◆ **The data**

++++++++++++++++++++

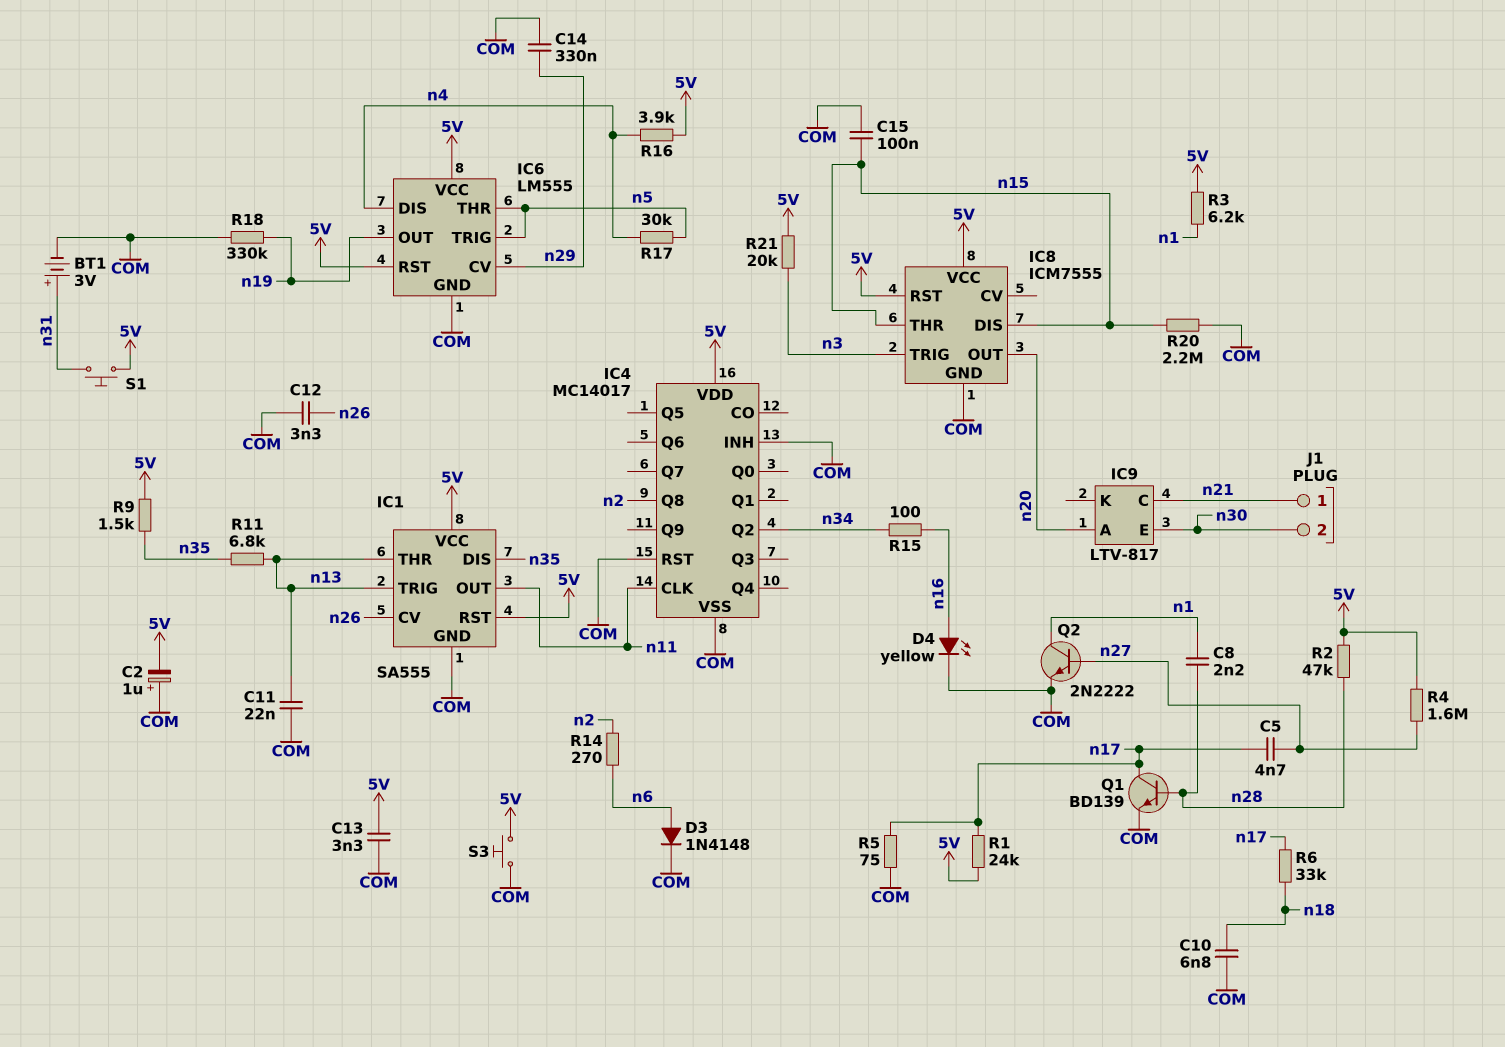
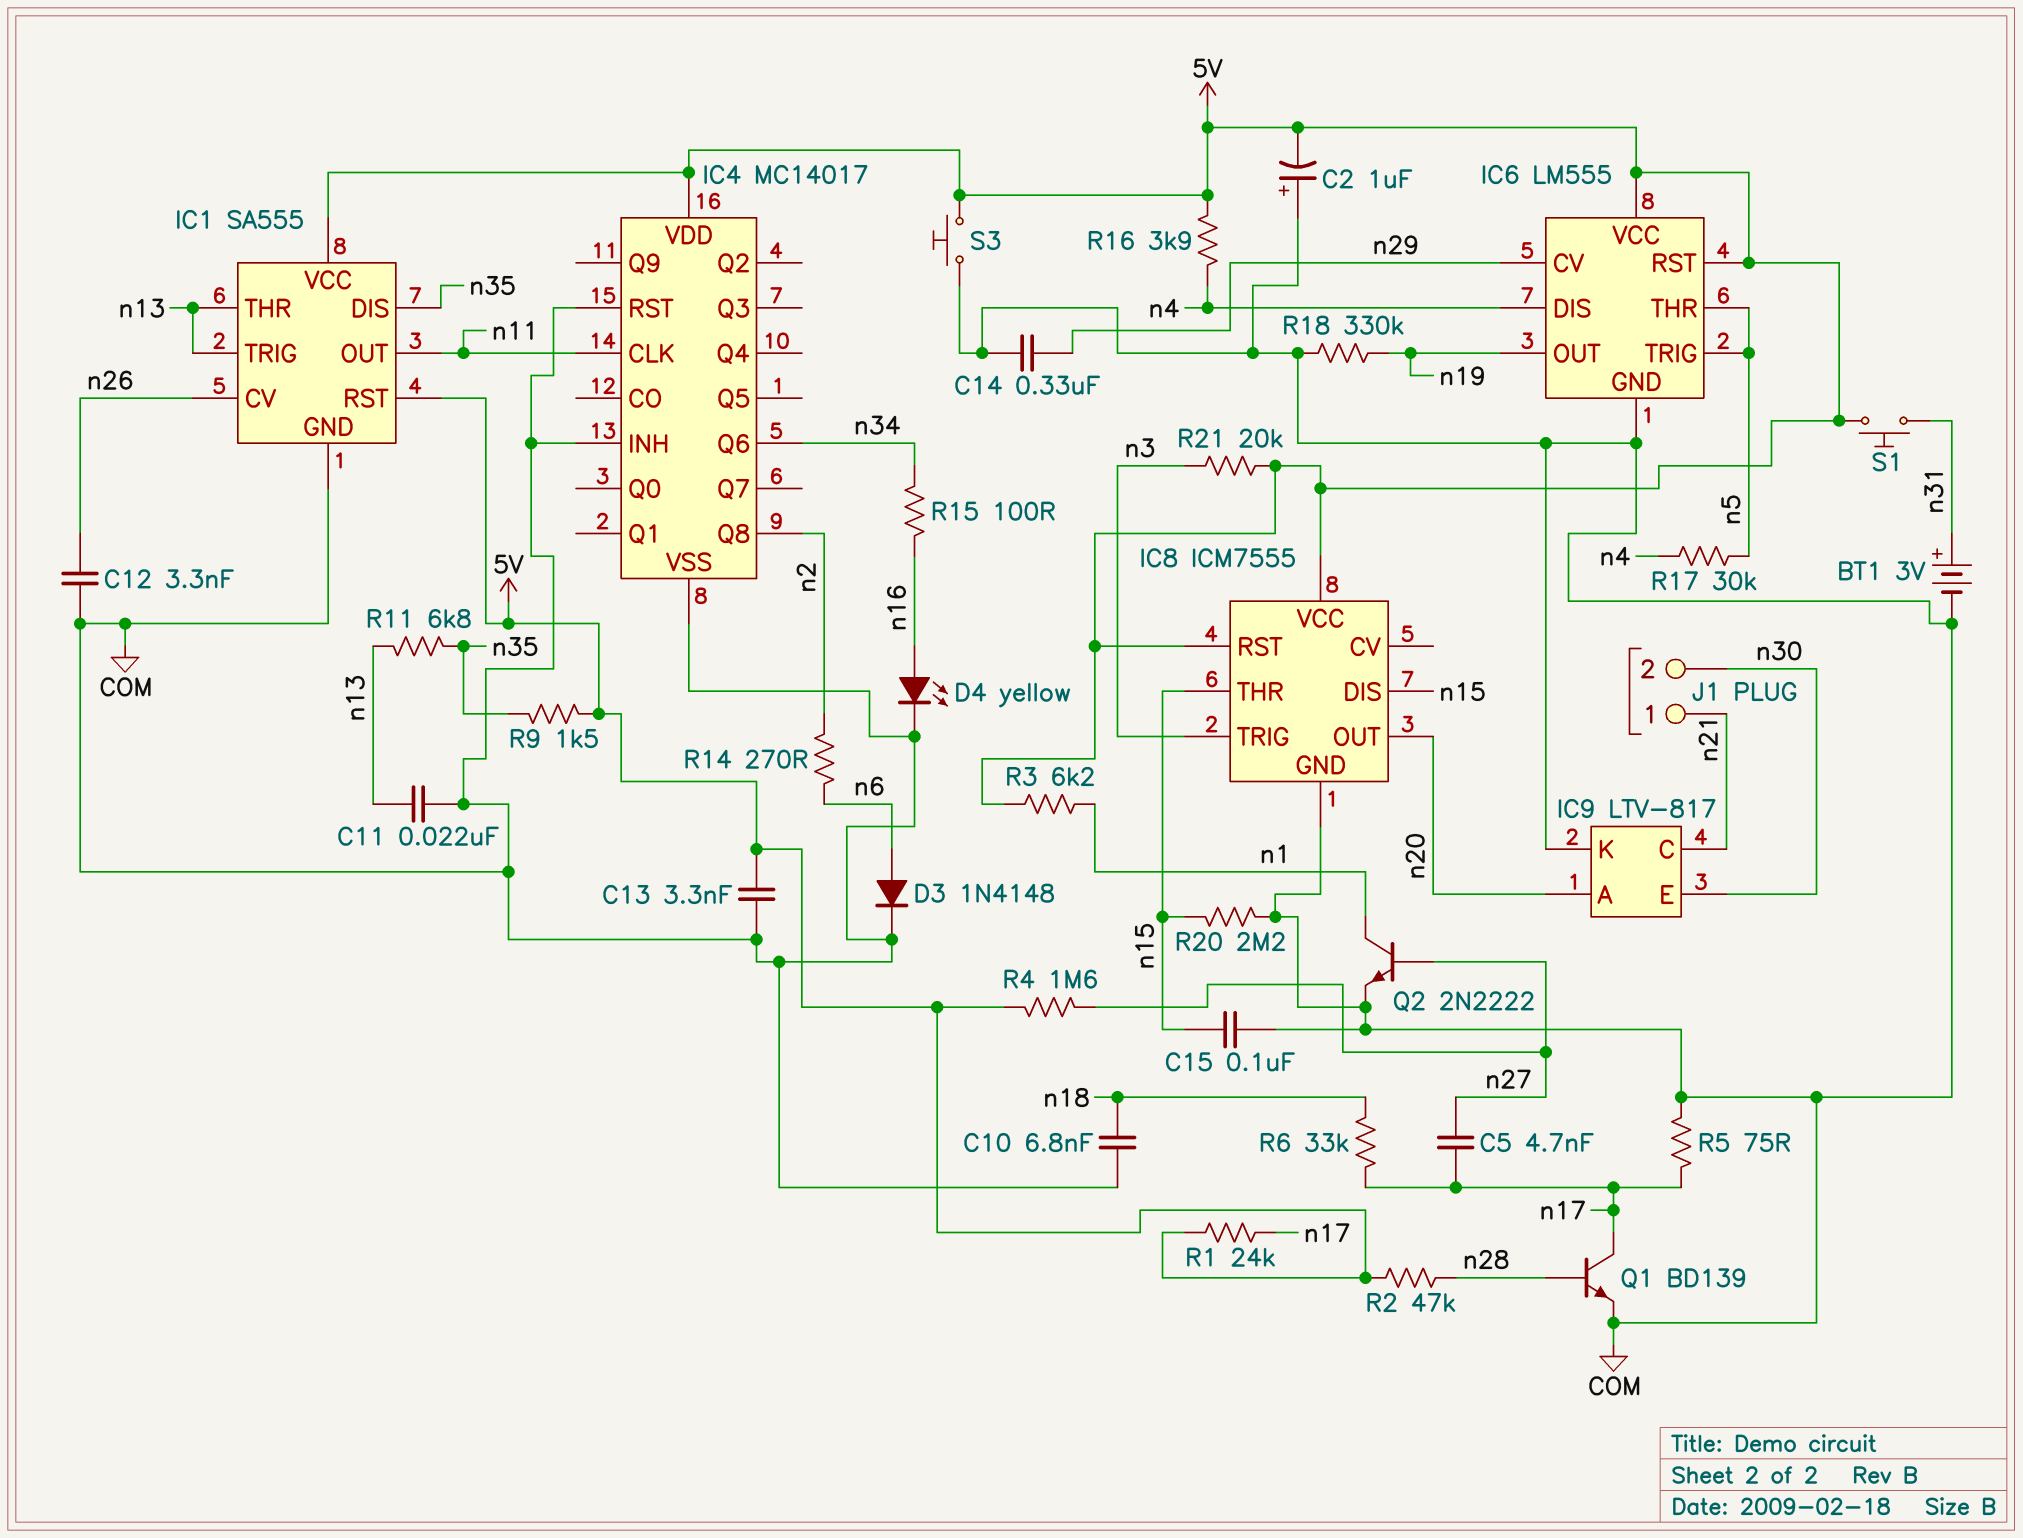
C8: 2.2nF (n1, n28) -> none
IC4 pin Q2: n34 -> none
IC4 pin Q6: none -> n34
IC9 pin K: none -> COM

++++++++++++++++++++

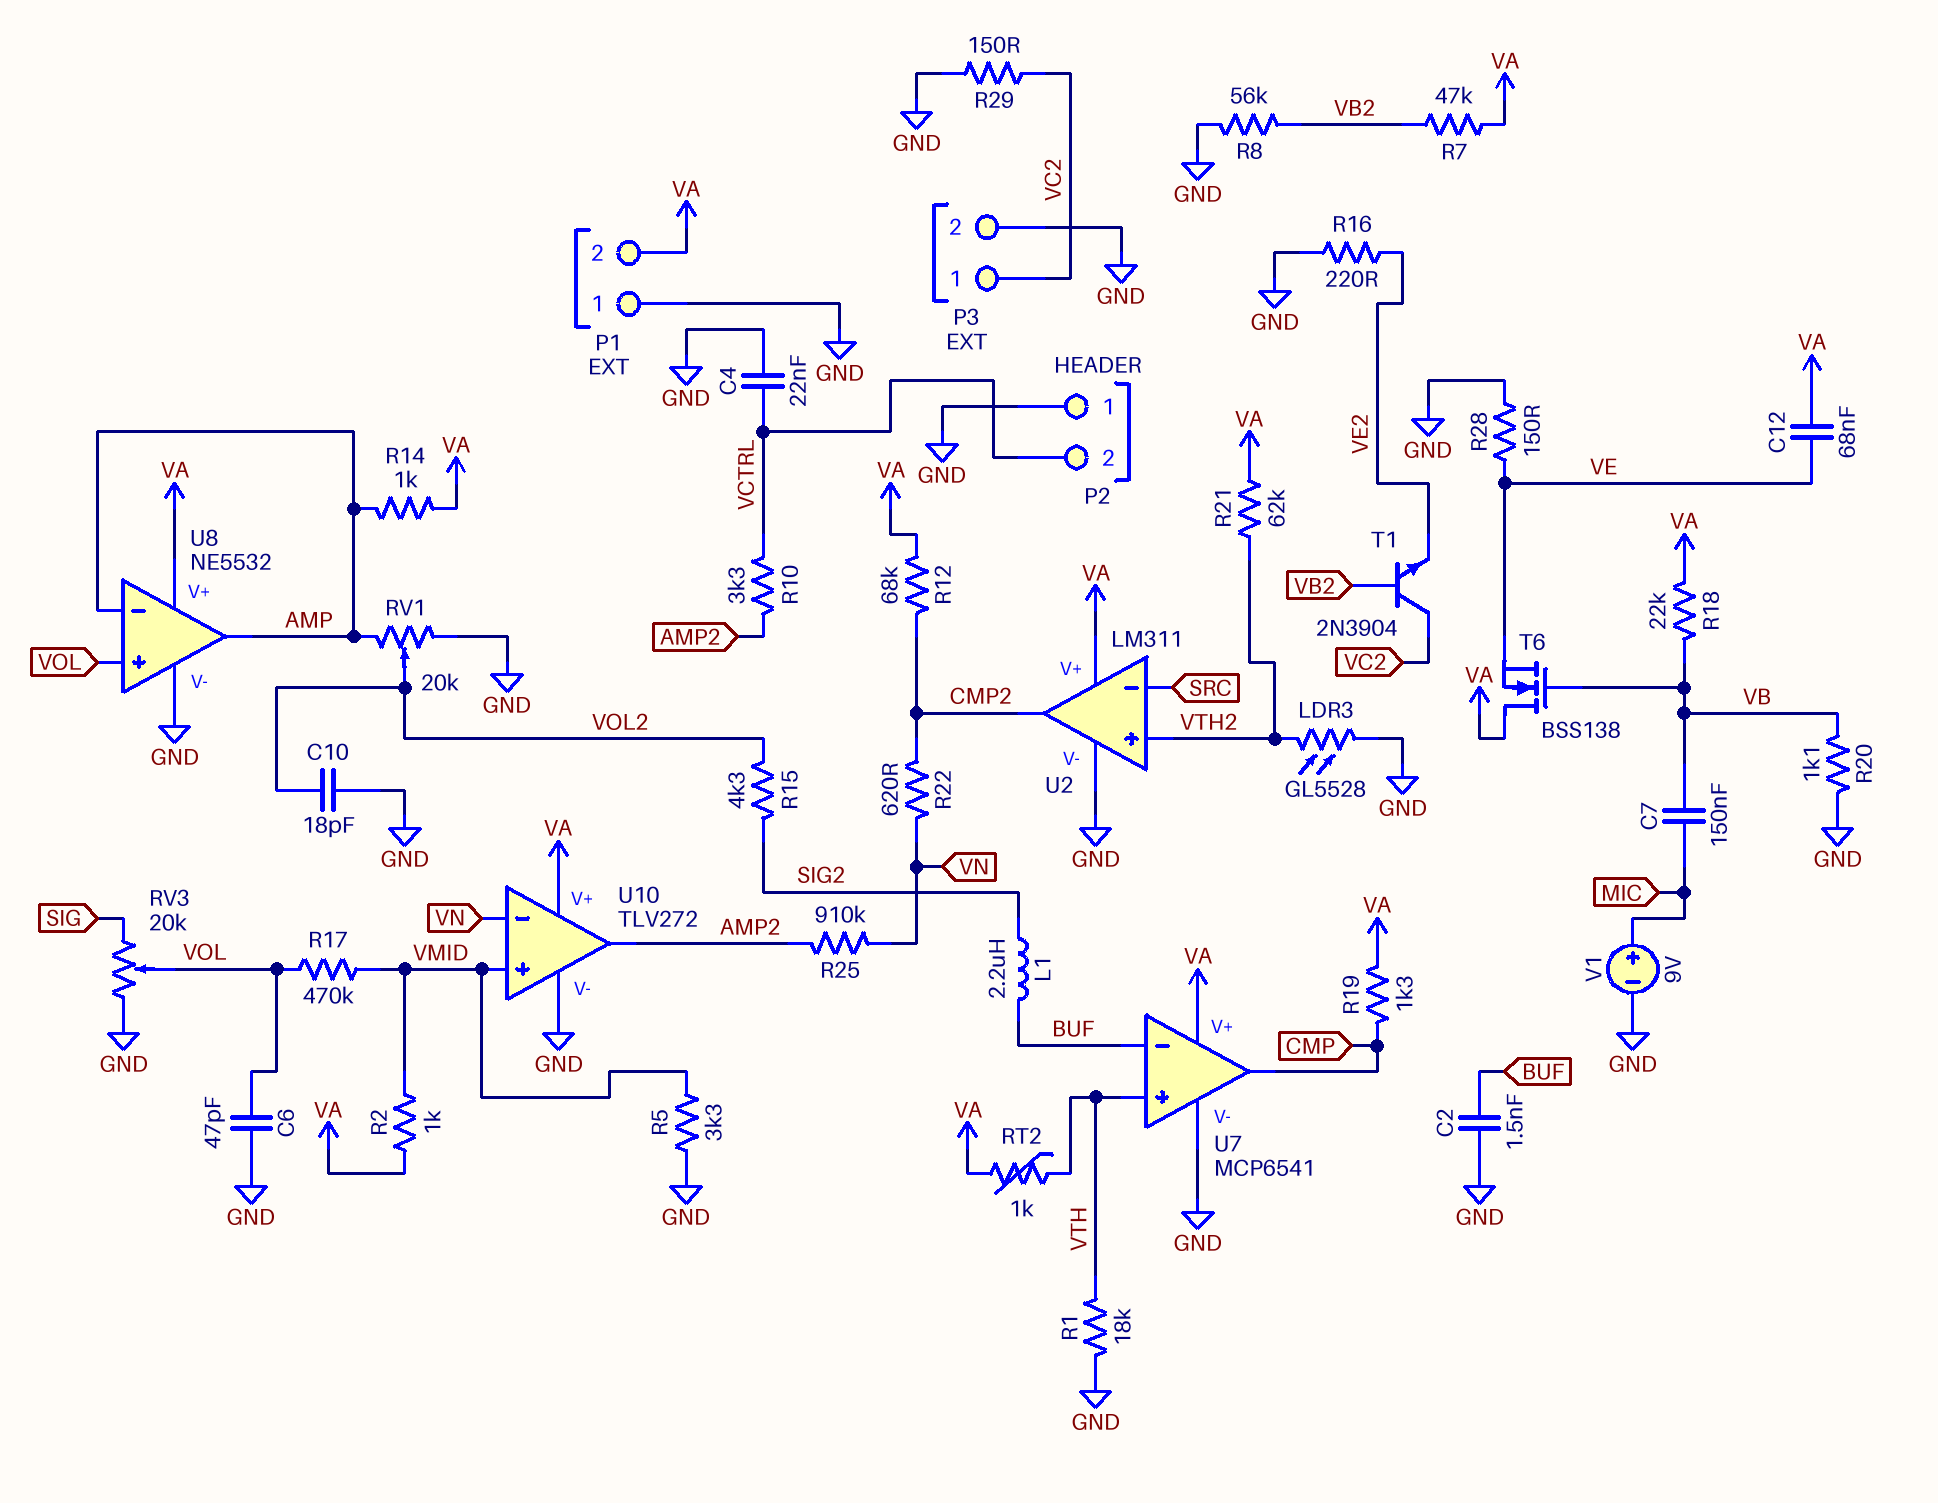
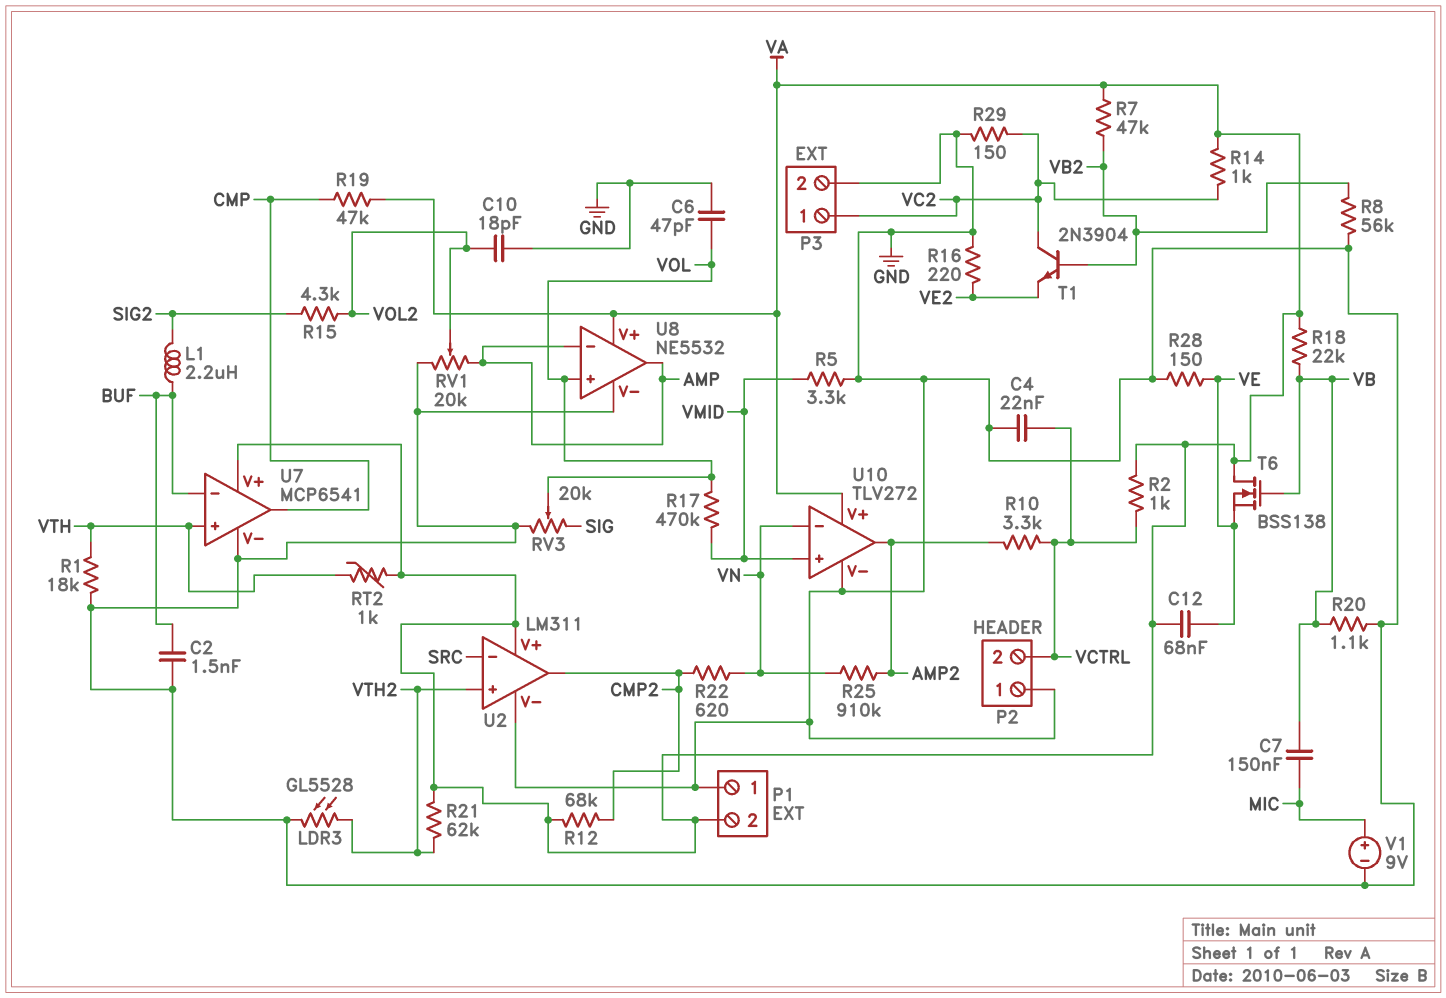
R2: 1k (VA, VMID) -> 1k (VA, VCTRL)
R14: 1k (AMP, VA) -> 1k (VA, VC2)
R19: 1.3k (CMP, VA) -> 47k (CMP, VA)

++++++++++++++++++++

A single number is expected: how many lines of the data hold the string "none".

◆ **Answer section**
4